▶ **What you are asked to do**
In the data that follows, determine how many lines contain the word "grey", and give only that number.

▶ **Given records**

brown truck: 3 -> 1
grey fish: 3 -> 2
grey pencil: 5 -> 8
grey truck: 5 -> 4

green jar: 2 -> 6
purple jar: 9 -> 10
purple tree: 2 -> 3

==

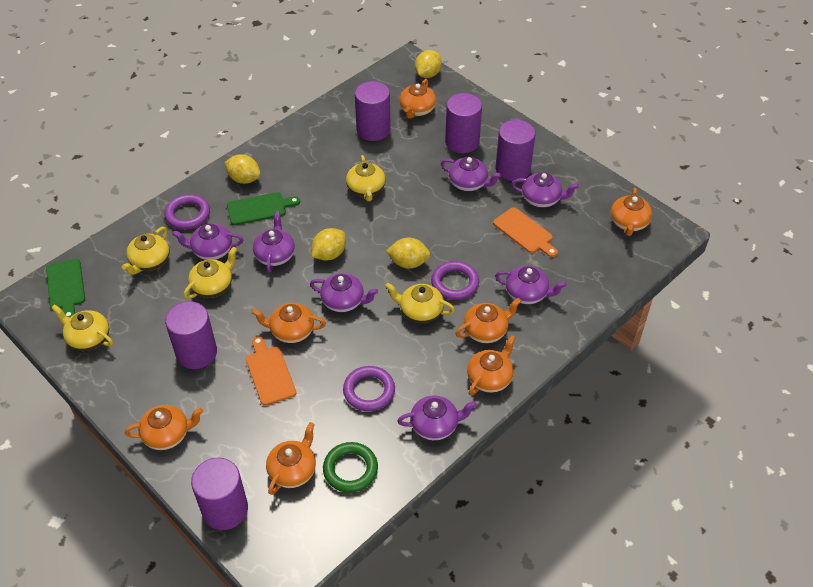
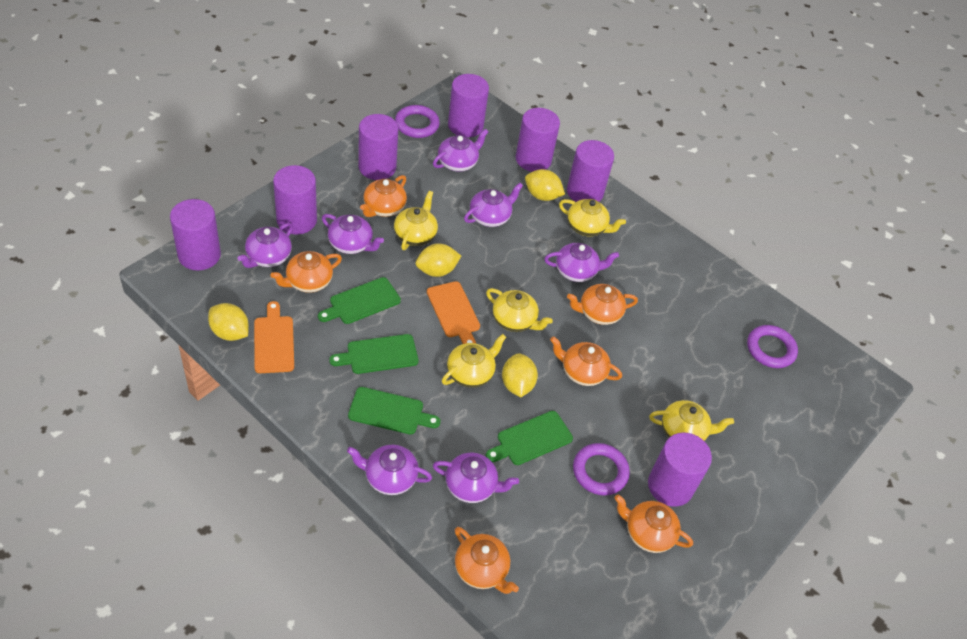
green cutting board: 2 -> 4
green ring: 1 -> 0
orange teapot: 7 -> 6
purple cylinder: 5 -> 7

▶ **Problem solution**
3